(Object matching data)
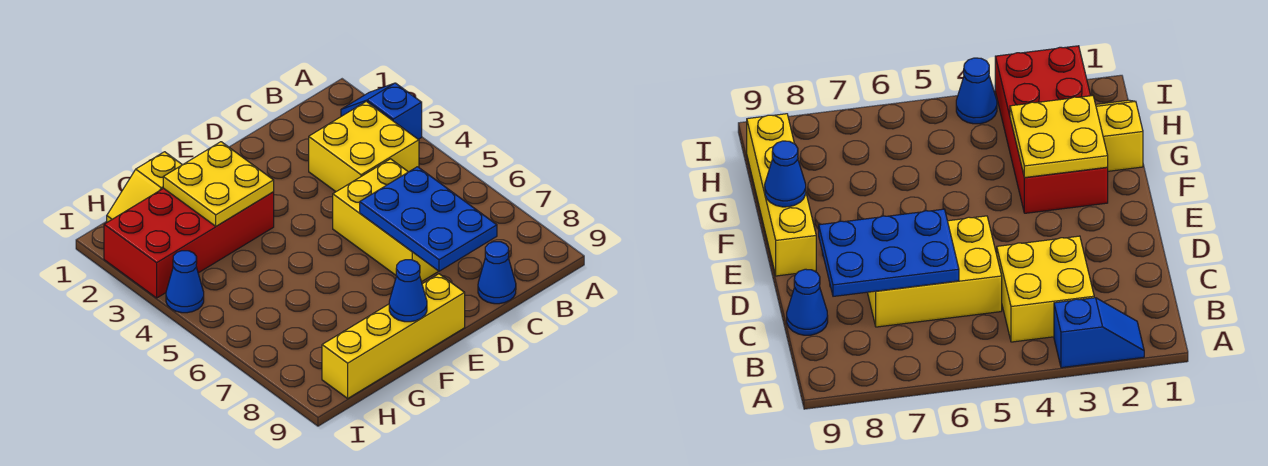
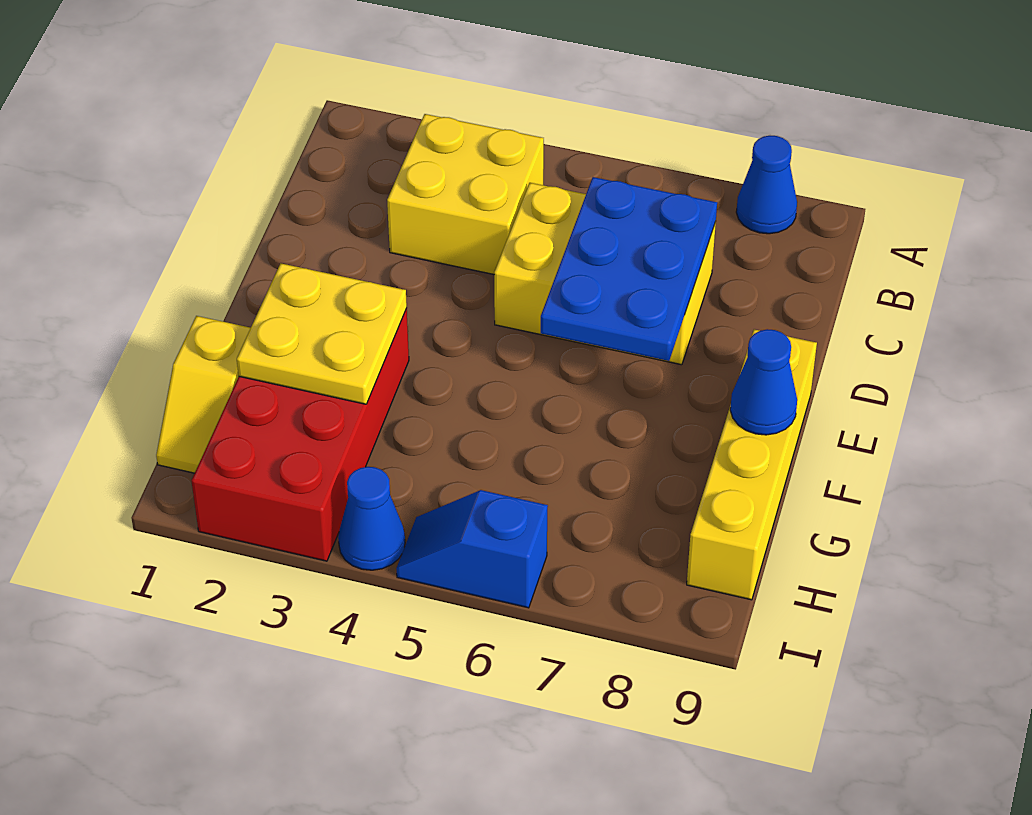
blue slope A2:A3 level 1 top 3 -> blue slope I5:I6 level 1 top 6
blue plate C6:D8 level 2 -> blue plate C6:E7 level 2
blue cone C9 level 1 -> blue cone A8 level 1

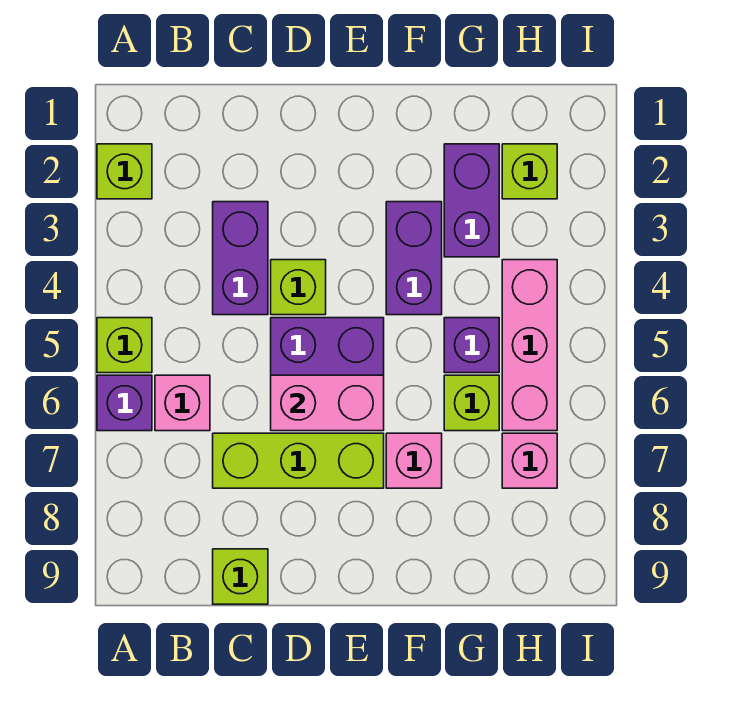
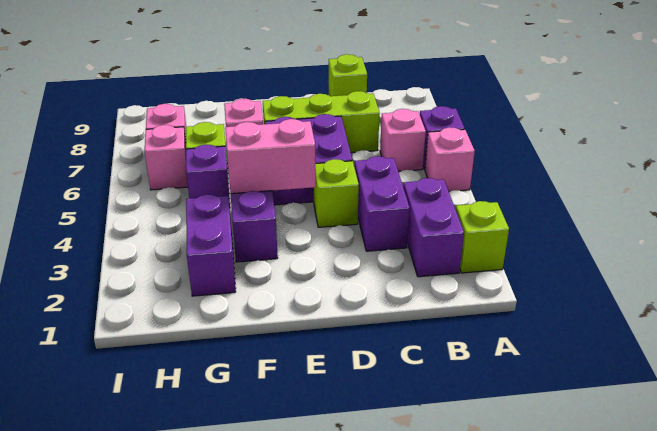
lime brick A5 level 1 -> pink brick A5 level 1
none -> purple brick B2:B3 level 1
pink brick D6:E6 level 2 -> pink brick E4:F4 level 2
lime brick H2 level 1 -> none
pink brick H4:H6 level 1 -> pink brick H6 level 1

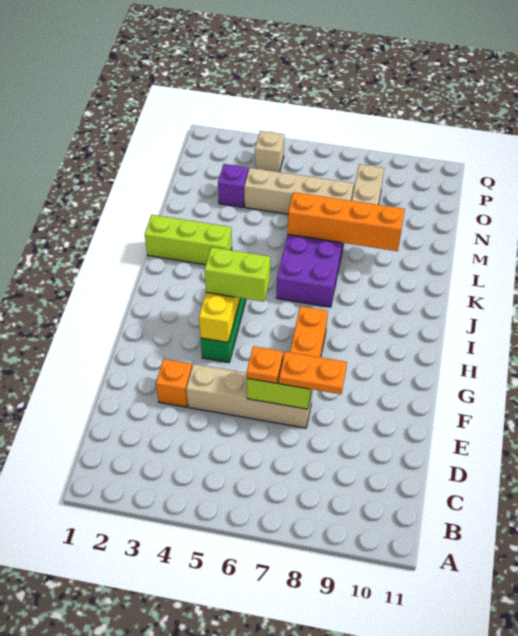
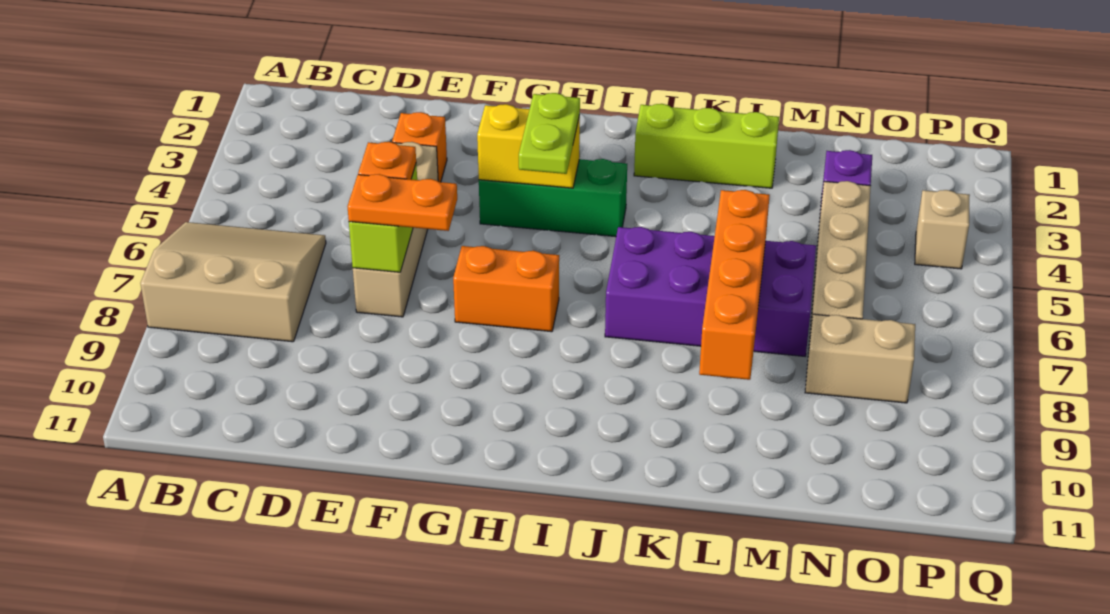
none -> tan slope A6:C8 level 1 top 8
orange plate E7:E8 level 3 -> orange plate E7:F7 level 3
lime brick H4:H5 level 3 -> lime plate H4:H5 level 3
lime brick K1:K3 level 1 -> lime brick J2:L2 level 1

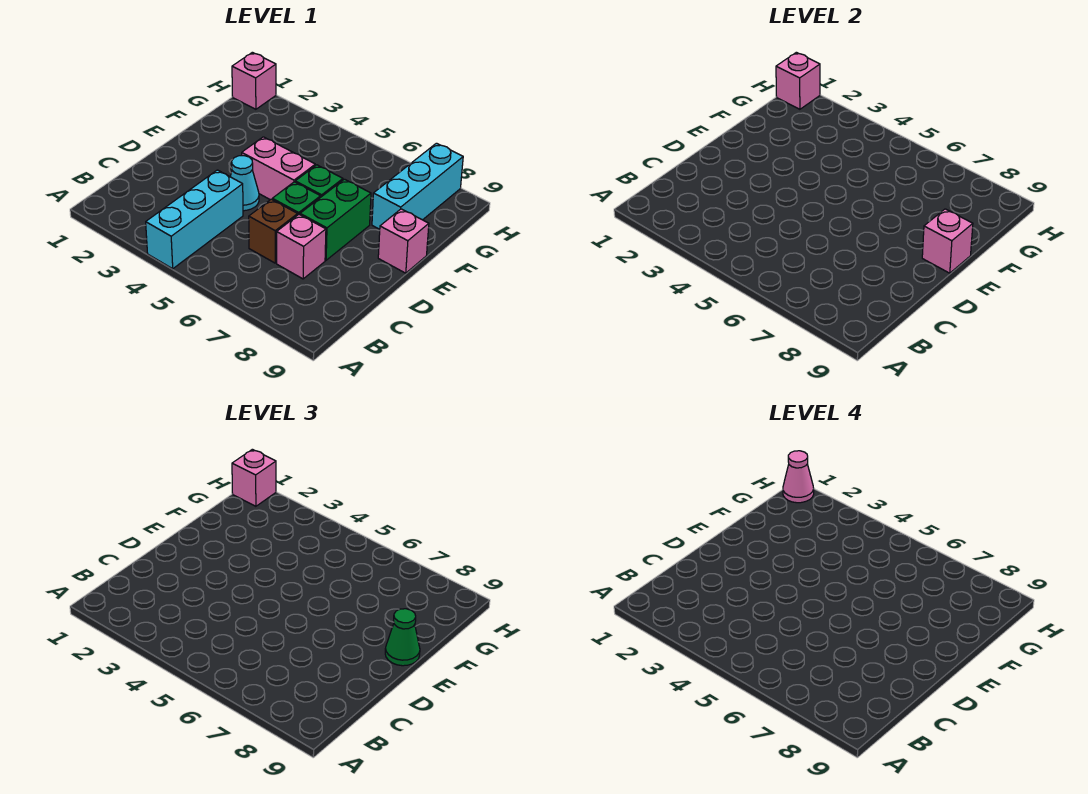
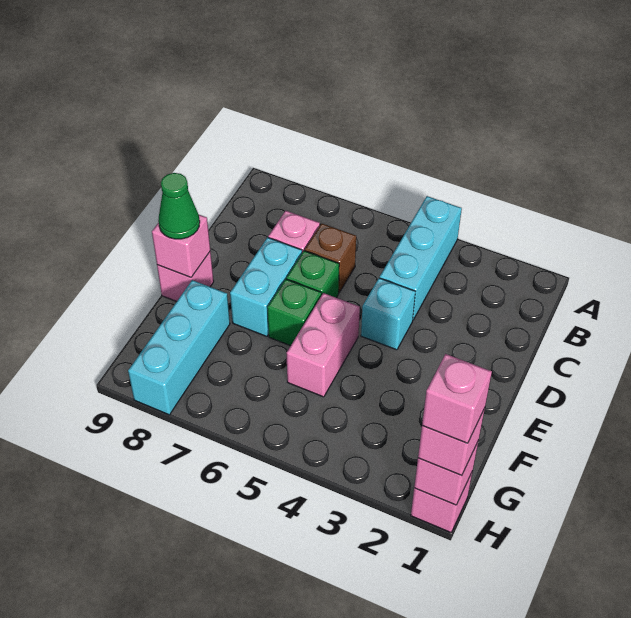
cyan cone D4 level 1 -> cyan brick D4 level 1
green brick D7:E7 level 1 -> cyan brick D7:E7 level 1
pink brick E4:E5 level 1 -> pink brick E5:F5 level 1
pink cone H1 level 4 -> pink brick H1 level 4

**Aim of the exercise:**
Retype each entry exactly. No pictures.

**Result below:**
blue slope A2:A3 level 1 top 3 -> blue slope I5:I6 level 1 top 6
blue plate C6:D8 level 2 -> blue plate C6:E7 level 2
blue cone C9 level 1 -> blue cone A8 level 1

lime brick A5 level 1 -> pink brick A5 level 1
none -> purple brick B2:B3 level 1
pink brick D6:E6 level 2 -> pink brick E4:F4 level 2
lime brick H2 level 1 -> none
pink brick H4:H6 level 1 -> pink brick H6 level 1

none -> tan slope A6:C8 level 1 top 8
orange plate E7:E8 level 3 -> orange plate E7:F7 level 3
lime brick H4:H5 level 3 -> lime plate H4:H5 level 3
lime brick K1:K3 level 1 -> lime brick J2:L2 level 1

cyan cone D4 level 1 -> cyan brick D4 level 1
green brick D7:E7 level 1 -> cyan brick D7:E7 level 1
pink brick E4:E5 level 1 -> pink brick E5:F5 level 1
pink cone H1 level 4 -> pink brick H1 level 4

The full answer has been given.